-- Opening Marker --
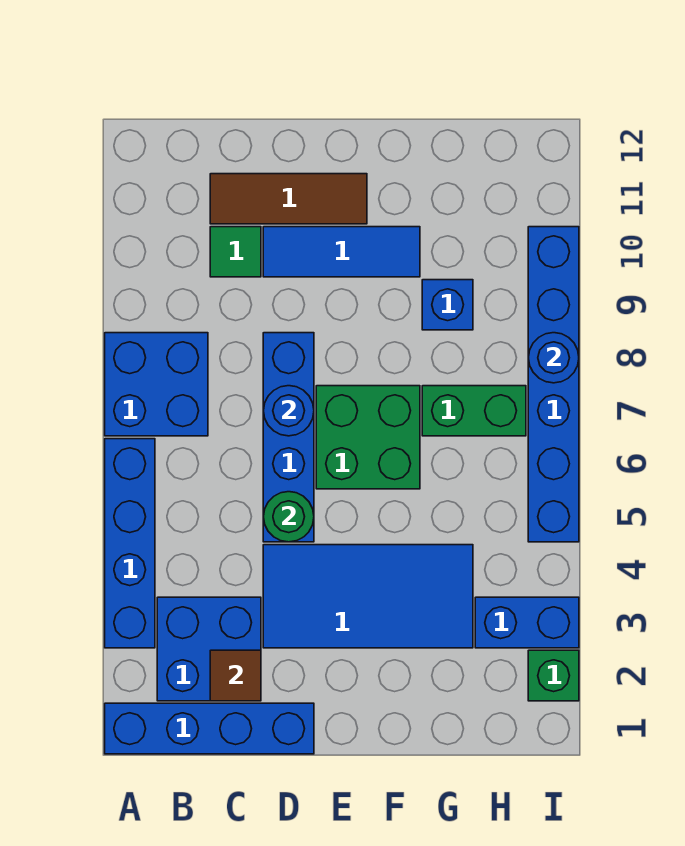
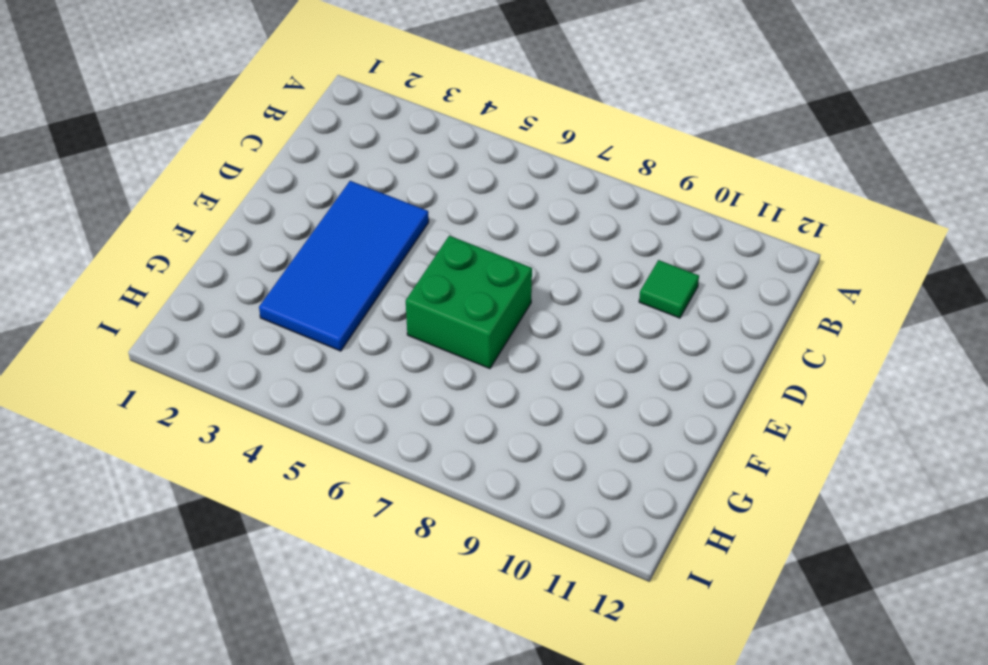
none -> blue brick A1:D1 level 1
none -> blue brick A3:A6 level 1
none -> blue brick A7:B8 level 1

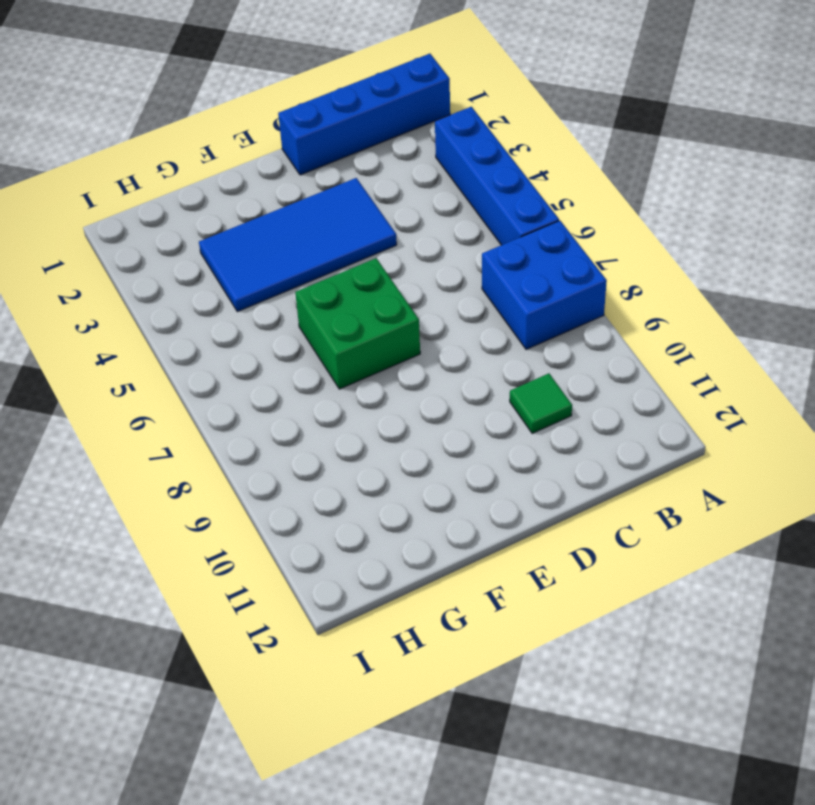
none -> blue brick B2:C3 level 1
none -> brown tile C11:E11 level 1
none -> blue brick D5:D8 level 1

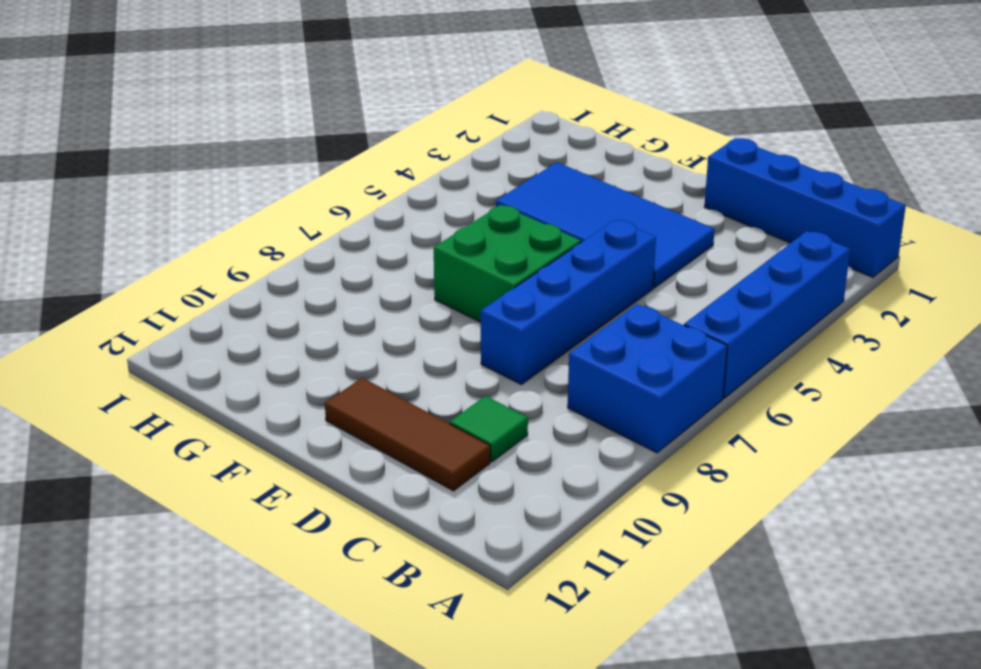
none -> blue brick B2:C3 level 1
none -> blue tile D10:F10 level 1
none -> green brick G7:H7 level 1

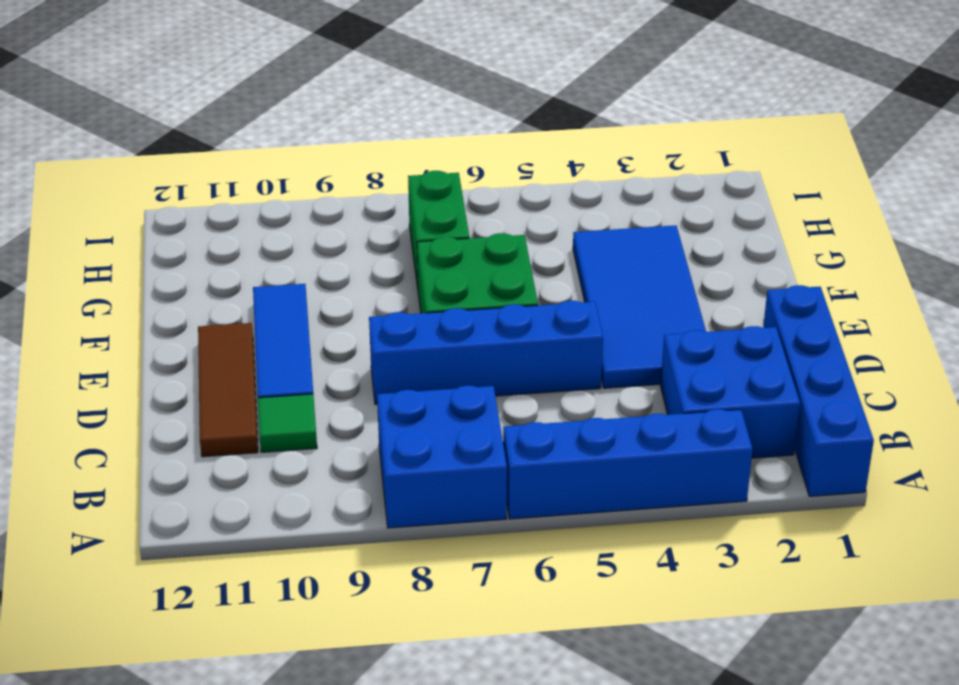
none -> blue brick G9 level 1
none -> blue brick H3:I3 level 1
none -> green brick I2 level 1

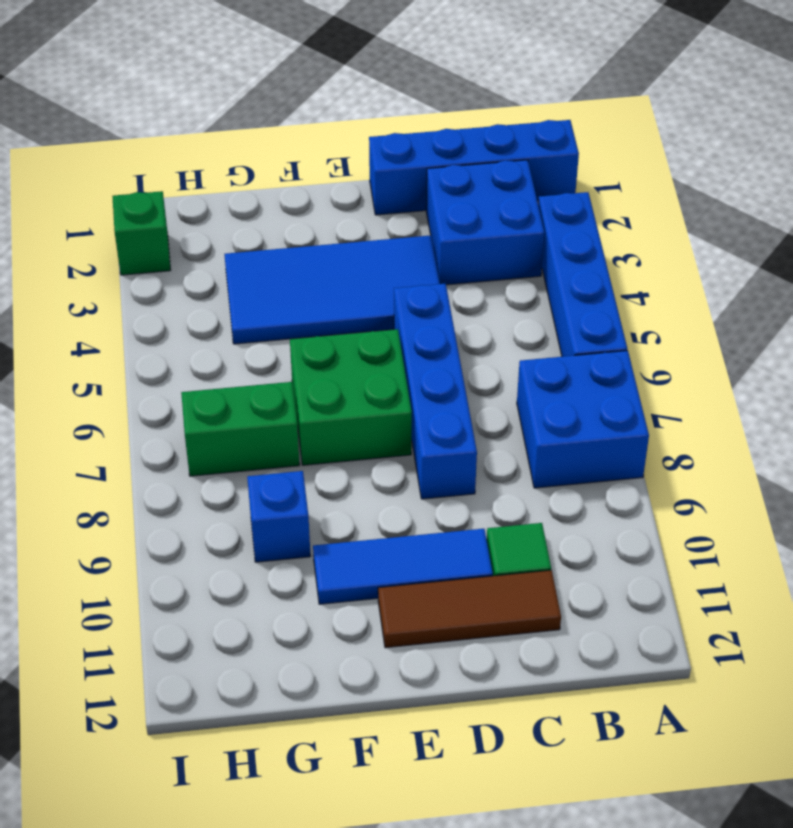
none -> blue brick H3:I3 level 1
none -> blue brick I5:I10 level 1
none -> brown tile C2 level 2

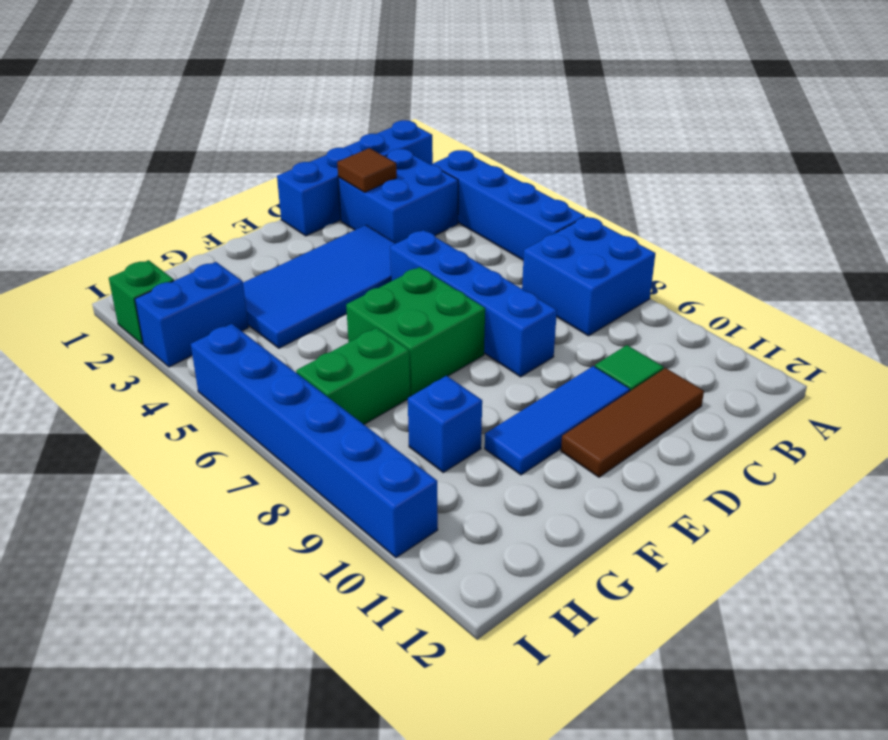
none -> green round brick D5 level 2
none -> blue round brick D7 level 2
none -> blue round brick I8 level 2

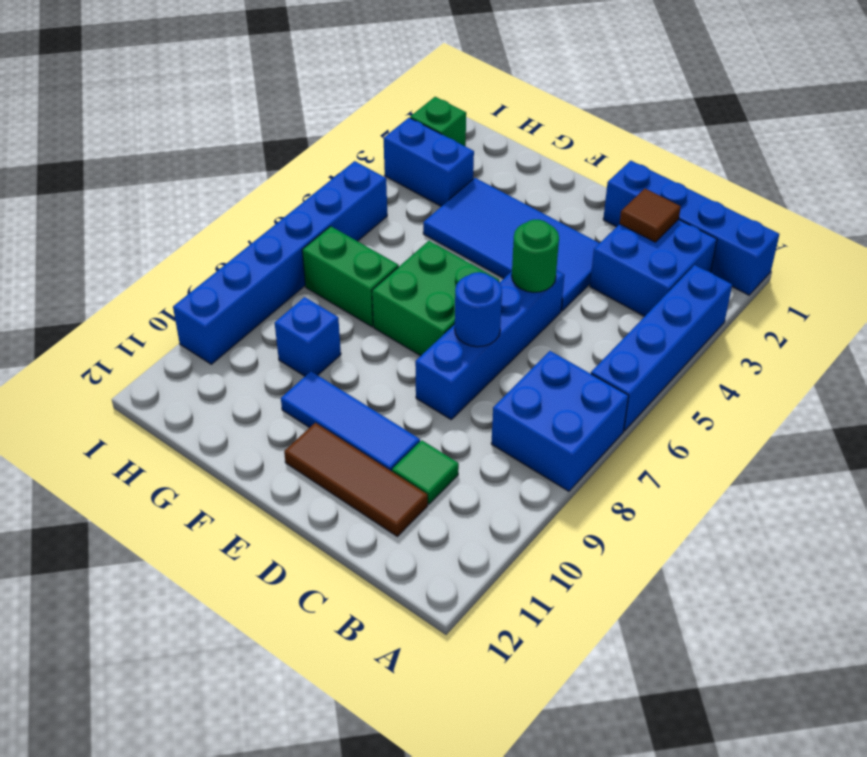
none -> blue round brick I8 level 2

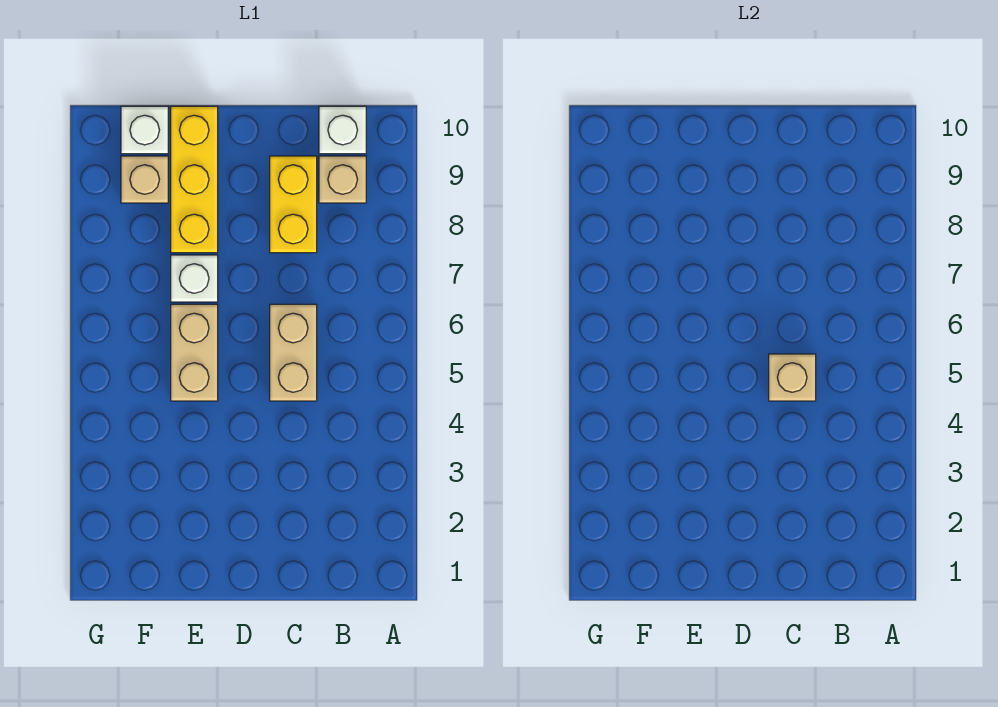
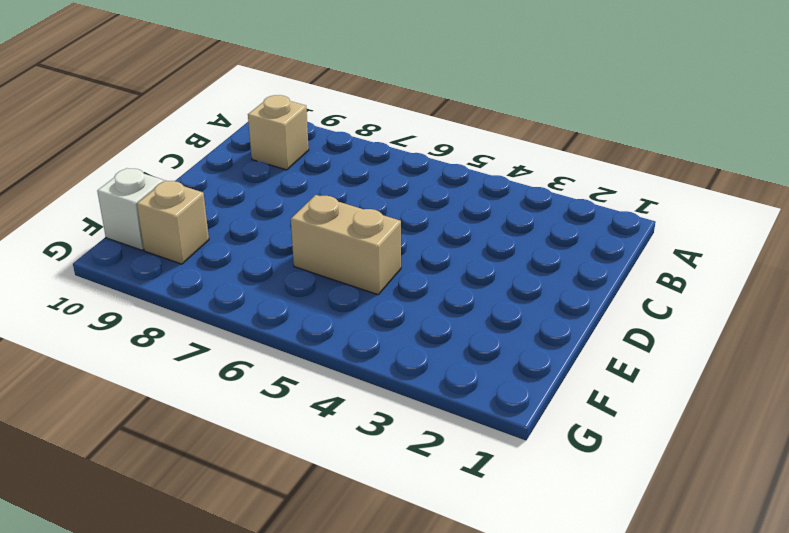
none -> white brick B10 level 1
none -> tan brick C5:C6 level 1

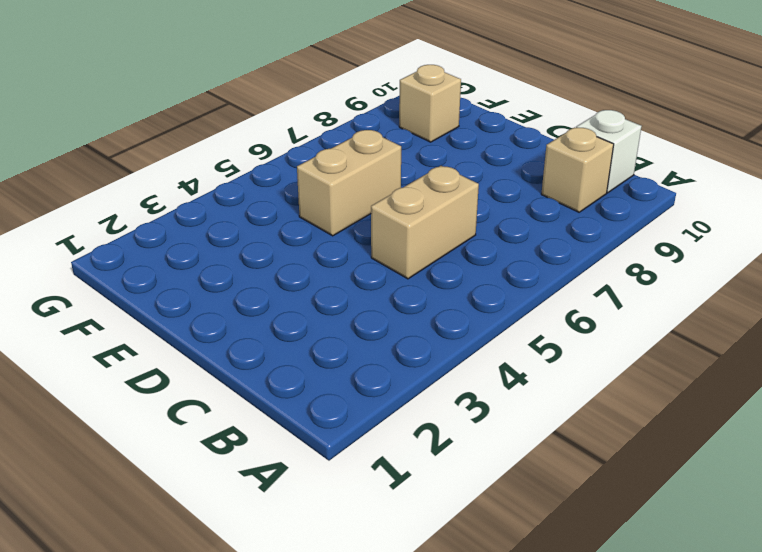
none -> yellow brick C8:C9 level 1
none -> white brick E7 level 1

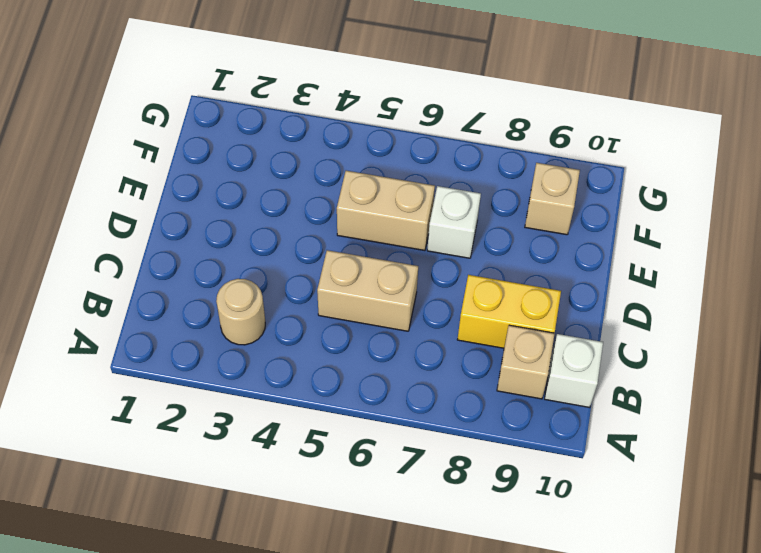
tan round brick B3 level 1 -> none
none -> yellow brick E8:E10 level 1
none -> white brick F10 level 1

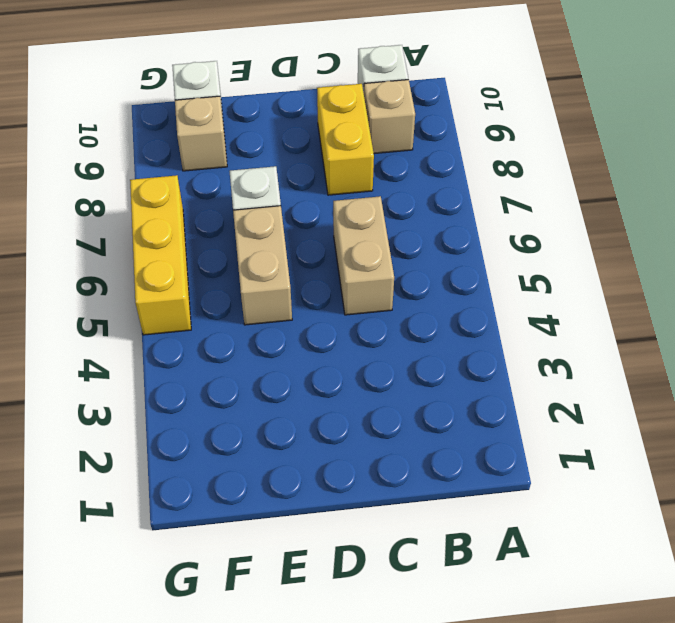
yellow brick G5:G7 level 1 -> yellow brick E8:E10 level 1
none -> tan brick C5 level 2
-- Closing Marker --
The expected answer is a copy of each line in the records that holds the word "round".

_Answer section_:
none -> green round brick D5 level 2
none -> blue round brick D7 level 2
none -> blue round brick I8 level 2
none -> blue round brick I8 level 2
tan round brick B3 level 1 -> none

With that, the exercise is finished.